Extracted information »
Start of Block
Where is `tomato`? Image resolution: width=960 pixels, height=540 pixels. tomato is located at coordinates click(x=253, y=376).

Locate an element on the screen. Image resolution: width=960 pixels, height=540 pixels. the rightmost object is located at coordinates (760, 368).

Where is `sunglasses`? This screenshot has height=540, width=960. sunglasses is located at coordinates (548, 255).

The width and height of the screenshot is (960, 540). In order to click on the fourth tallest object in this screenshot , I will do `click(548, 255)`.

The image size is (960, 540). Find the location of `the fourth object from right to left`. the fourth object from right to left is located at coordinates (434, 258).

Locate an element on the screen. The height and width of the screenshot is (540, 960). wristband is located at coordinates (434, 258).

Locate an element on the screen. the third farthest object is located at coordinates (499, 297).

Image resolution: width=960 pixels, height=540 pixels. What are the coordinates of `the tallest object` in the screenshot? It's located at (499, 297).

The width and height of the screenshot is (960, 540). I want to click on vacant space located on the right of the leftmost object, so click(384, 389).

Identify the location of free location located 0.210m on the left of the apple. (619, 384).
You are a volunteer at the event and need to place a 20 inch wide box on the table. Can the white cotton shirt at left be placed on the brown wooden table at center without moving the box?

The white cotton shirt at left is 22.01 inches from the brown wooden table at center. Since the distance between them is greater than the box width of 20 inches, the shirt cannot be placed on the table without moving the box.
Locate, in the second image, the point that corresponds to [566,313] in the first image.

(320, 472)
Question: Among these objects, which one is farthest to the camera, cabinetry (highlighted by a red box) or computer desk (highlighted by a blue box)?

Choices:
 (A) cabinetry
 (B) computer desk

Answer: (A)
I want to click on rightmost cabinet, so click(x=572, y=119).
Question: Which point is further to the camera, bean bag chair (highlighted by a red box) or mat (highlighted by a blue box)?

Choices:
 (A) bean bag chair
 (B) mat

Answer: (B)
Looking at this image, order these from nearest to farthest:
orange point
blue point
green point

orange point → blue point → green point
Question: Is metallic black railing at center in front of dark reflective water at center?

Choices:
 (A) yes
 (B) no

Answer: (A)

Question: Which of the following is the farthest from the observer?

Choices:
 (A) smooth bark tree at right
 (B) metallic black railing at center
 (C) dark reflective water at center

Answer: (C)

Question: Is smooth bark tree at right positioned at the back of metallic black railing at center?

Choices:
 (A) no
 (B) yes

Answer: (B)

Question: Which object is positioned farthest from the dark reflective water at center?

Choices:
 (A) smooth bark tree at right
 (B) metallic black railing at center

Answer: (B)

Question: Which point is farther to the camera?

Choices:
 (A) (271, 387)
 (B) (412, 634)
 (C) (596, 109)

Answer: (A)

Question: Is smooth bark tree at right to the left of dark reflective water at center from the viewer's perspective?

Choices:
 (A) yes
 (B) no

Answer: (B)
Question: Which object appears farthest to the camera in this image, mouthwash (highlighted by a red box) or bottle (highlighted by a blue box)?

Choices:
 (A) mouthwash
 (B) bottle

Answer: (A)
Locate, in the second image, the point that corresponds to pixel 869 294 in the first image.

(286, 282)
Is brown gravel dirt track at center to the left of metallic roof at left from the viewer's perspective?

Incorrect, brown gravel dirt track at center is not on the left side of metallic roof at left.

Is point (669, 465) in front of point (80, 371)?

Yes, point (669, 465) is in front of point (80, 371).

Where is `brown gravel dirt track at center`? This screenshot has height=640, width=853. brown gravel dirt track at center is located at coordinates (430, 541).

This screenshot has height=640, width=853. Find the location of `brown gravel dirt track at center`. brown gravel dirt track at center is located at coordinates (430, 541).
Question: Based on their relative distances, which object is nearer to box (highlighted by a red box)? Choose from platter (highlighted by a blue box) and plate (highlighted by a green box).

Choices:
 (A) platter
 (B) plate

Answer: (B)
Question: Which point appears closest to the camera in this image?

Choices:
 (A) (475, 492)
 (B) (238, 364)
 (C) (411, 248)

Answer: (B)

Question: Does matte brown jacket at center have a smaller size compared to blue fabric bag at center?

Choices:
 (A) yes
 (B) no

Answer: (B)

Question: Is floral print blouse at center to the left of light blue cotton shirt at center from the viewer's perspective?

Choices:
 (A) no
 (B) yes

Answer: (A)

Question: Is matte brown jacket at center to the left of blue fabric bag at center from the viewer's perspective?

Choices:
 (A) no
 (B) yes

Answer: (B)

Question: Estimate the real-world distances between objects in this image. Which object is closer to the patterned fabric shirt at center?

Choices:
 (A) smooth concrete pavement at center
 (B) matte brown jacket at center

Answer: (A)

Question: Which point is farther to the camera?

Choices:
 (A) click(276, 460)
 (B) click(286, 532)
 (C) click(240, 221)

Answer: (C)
End of Block
What you have to do »
Return all of the records above word for word, keeping every line, blank line, and symbol as it appears.

Result »
Where is `tomato`? Image resolution: width=960 pixels, height=540 pixels. tomato is located at coordinates click(x=253, y=376).

Locate an element on the screen. Image resolution: width=960 pixels, height=540 pixels. the rightmost object is located at coordinates (760, 368).

Where is `sunglasses`? This screenshot has height=540, width=960. sunglasses is located at coordinates (548, 255).

The width and height of the screenshot is (960, 540). In order to click on the fourth tallest object in this screenshot , I will do `click(548, 255)`.

The image size is (960, 540). Find the location of `the fourth object from right to left`. the fourth object from right to left is located at coordinates (434, 258).

Locate an element on the screen. The height and width of the screenshot is (540, 960). wristband is located at coordinates (434, 258).

Locate an element on the screen. the third farthest object is located at coordinates (499, 297).

Image resolution: width=960 pixels, height=540 pixels. What are the coordinates of `the tallest object` in the screenshot? It's located at (499, 297).

The width and height of the screenshot is (960, 540). I want to click on vacant space located on the right of the leftmost object, so click(384, 389).

Identify the location of free location located 0.210m on the left of the apple. (619, 384).
You are a volunteer at the event and need to place a 20 inch wide box on the table. Can the white cotton shirt at left be placed on the brown wooden table at center without moving the box?

The white cotton shirt at left is 22.01 inches from the brown wooden table at center. Since the distance between them is greater than the box width of 20 inches, the shirt cannot be placed on the table without moving the box.
Locate, in the second image, the point that corresponds to [566,313] in the first image.

(320, 472)
Question: Among these objects, which one is farthest to the camera, cabinetry (highlighted by a red box) or computer desk (highlighted by a blue box)?

Choices:
 (A) cabinetry
 (B) computer desk

Answer: (A)
I want to click on rightmost cabinet, so click(x=572, y=119).
Question: Which point is further to the camera, bean bag chair (highlighted by a red box) or mat (highlighted by a blue box)?

Choices:
 (A) bean bag chair
 (B) mat

Answer: (B)
Looking at this image, order these from nearest to farthest:
orange point
blue point
green point

orange point → blue point → green point
Question: Is metallic black railing at center in front of dark reflective water at center?

Choices:
 (A) yes
 (B) no

Answer: (A)

Question: Which of the following is the farthest from the observer?

Choices:
 (A) smooth bark tree at right
 (B) metallic black railing at center
 (C) dark reflective water at center

Answer: (C)

Question: Is smooth bark tree at right positioned at the back of metallic black railing at center?

Choices:
 (A) no
 (B) yes

Answer: (B)

Question: Which object is positioned farthest from the dark reflective water at center?

Choices:
 (A) smooth bark tree at right
 (B) metallic black railing at center

Answer: (B)

Question: Which point is farther to the camera?

Choices:
 (A) (271, 387)
 (B) (412, 634)
 (C) (596, 109)

Answer: (A)

Question: Is smooth bark tree at right to the left of dark reflective water at center from the viewer's perspective?

Choices:
 (A) yes
 (B) no

Answer: (B)
Question: Which object appears farthest to the camera in this image, mouthwash (highlighted by a red box) or bottle (highlighted by a blue box)?

Choices:
 (A) mouthwash
 (B) bottle

Answer: (A)
Locate, in the second image, the point that corresponds to pixel 869 294 in the first image.

(286, 282)
Is brown gravel dirt track at center to the left of metallic roof at left from the viewer's perspective?

Incorrect, brown gravel dirt track at center is not on the left side of metallic roof at left.

Is point (669, 465) in front of point (80, 371)?

Yes, point (669, 465) is in front of point (80, 371).

Where is `brown gravel dirt track at center`? This screenshot has height=640, width=853. brown gravel dirt track at center is located at coordinates (430, 541).

This screenshot has height=640, width=853. Find the location of `brown gravel dirt track at center`. brown gravel dirt track at center is located at coordinates (430, 541).
Question: Based on their relative distances, which object is nearer to box (highlighted by a red box)? Choose from platter (highlighted by a blue box) and plate (highlighted by a green box).

Choices:
 (A) platter
 (B) plate

Answer: (B)
Question: Which point appears closest to the camera in this image?

Choices:
 (A) (475, 492)
 (B) (238, 364)
 (C) (411, 248)

Answer: (B)

Question: Does matte brown jacket at center have a smaller size compared to blue fabric bag at center?

Choices:
 (A) yes
 (B) no

Answer: (B)

Question: Is floral print blouse at center to the left of light blue cotton shirt at center from the viewer's perspective?

Choices:
 (A) no
 (B) yes

Answer: (A)

Question: Is matte brown jacket at center to the left of blue fabric bag at center from the viewer's perspective?

Choices:
 (A) no
 (B) yes

Answer: (B)

Question: Estimate the real-world distances between objects in this image. Which object is closer to the patterned fabric shirt at center?

Choices:
 (A) smooth concrete pavement at center
 (B) matte brown jacket at center

Answer: (A)

Question: Which point is farther to the camera?

Choices:
 (A) click(276, 460)
 (B) click(286, 532)
 (C) click(240, 221)

Answer: (C)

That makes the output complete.